[Objective]
In each line about a shape in the records below, replace "moved" with "shifted" and copy the rest unchanged. Leave out the picture lines.

[The records]

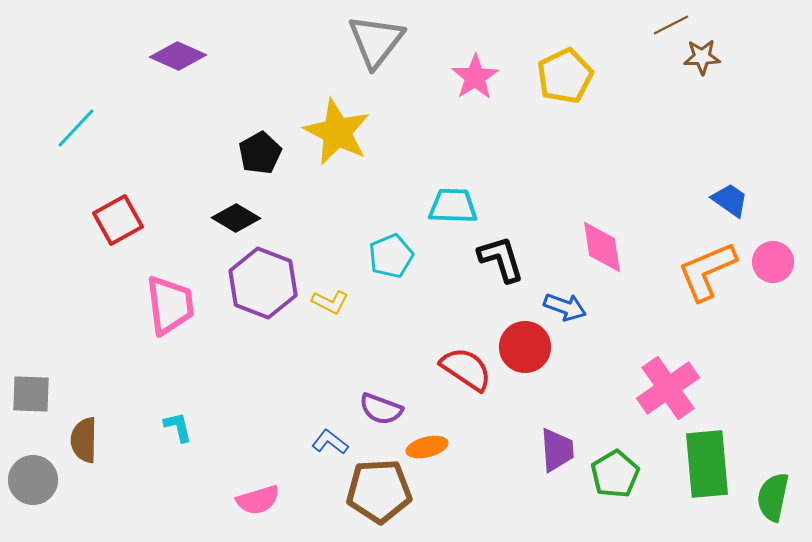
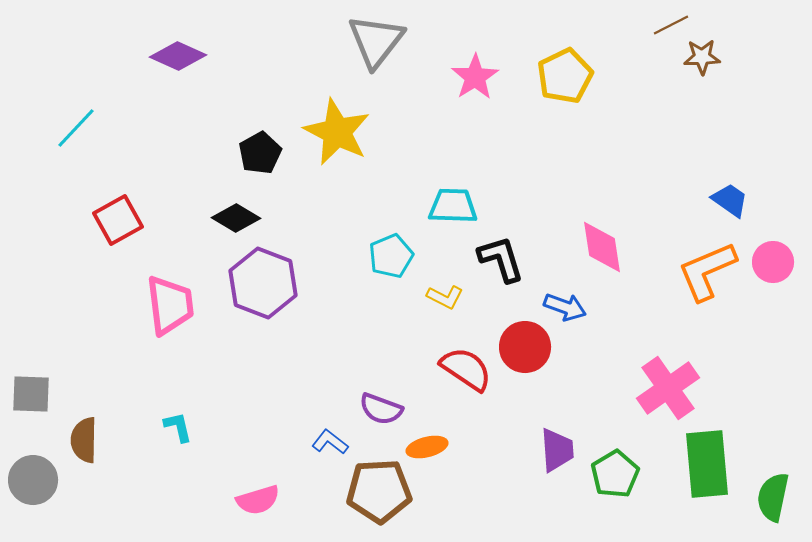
yellow L-shape: moved 115 px right, 5 px up
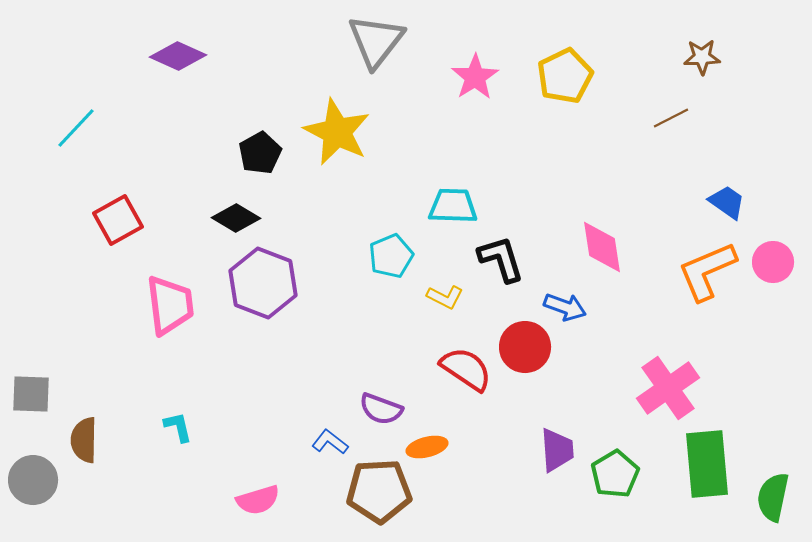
brown line: moved 93 px down
blue trapezoid: moved 3 px left, 2 px down
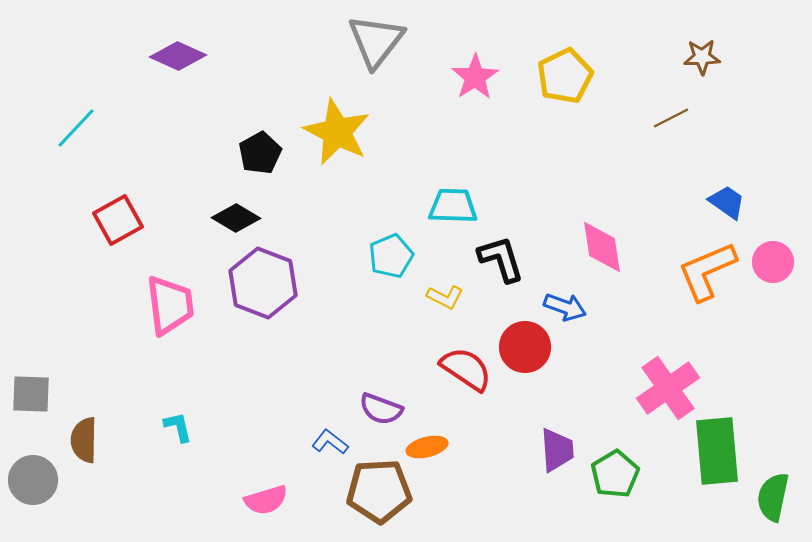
green rectangle: moved 10 px right, 13 px up
pink semicircle: moved 8 px right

[Result]
yellow L-shape: shifted 115 px right, 5 px up
brown line: shifted 93 px down
blue trapezoid: shifted 3 px left, 2 px down
green rectangle: shifted 10 px right, 13 px up
pink semicircle: shifted 8 px right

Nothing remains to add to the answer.